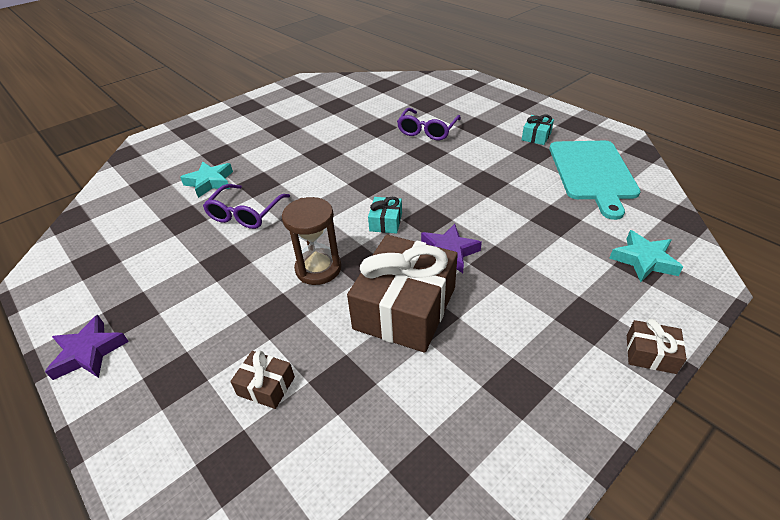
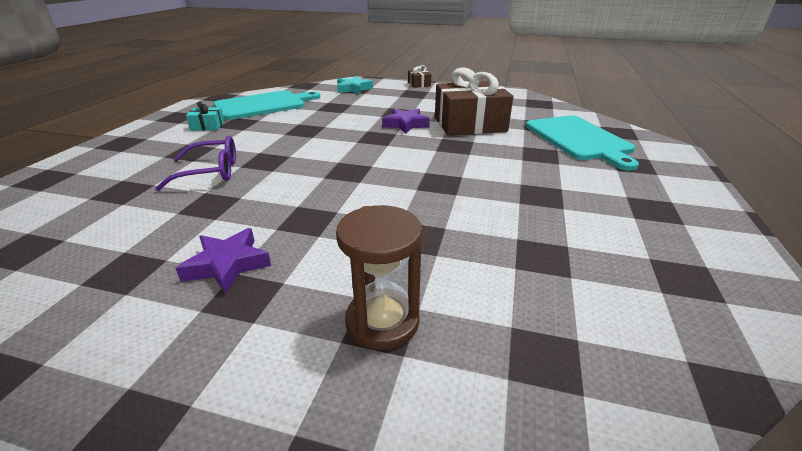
camera: 125 degrees left, 10 degrees down
(89, 352) = (701, 204): purple star -> purple star (227, 265)
(210, 182) = (460, 282): turquoise star -> none
(245, 214) = (475, 217): purple glasses -> none
(266, 386) = (579, 139): brown gift -> turquoise cutting board
(318, 268) = (482, 155): brown hourglass -> brown hourglass (382, 321)
(386, 222) = (398, 149): turquoise gift -> none

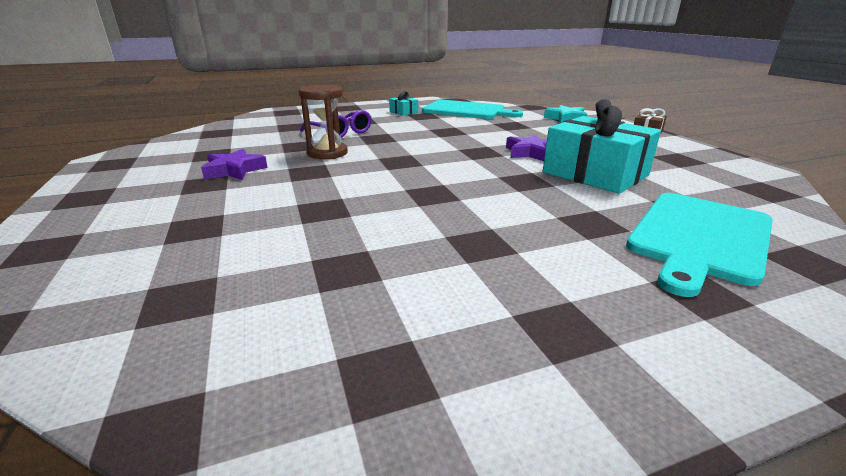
camera: 55 degrees right, 5 degrees down
(382, 321) = (198, 227): brown hourglass -> brown hourglass (327, 153)
(469, 124) = (595, 174): brown gift -> turquoise gift

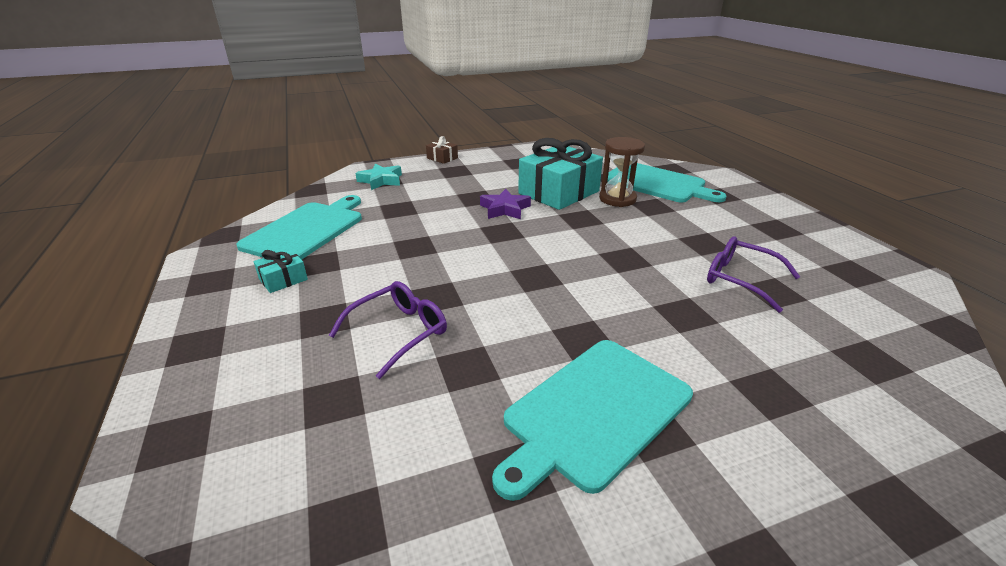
camera: 90 degrees left, 5 degrees up
(234, 170) = (593, 412): purple star -> turquoise cutting board
(327, 153) = (507, 332): brown hourglass -> brown hourglass (617, 199)
(379, 250) = (740, 279): none -> purple glasses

* **WORK ORDER**
Would you please copy each line of the listing that contains the word "glasses"?

* **TASK ANSWER**
(245, 214) = (475, 217): purple glasses -> none
(379, 250) = (740, 279): none -> purple glasses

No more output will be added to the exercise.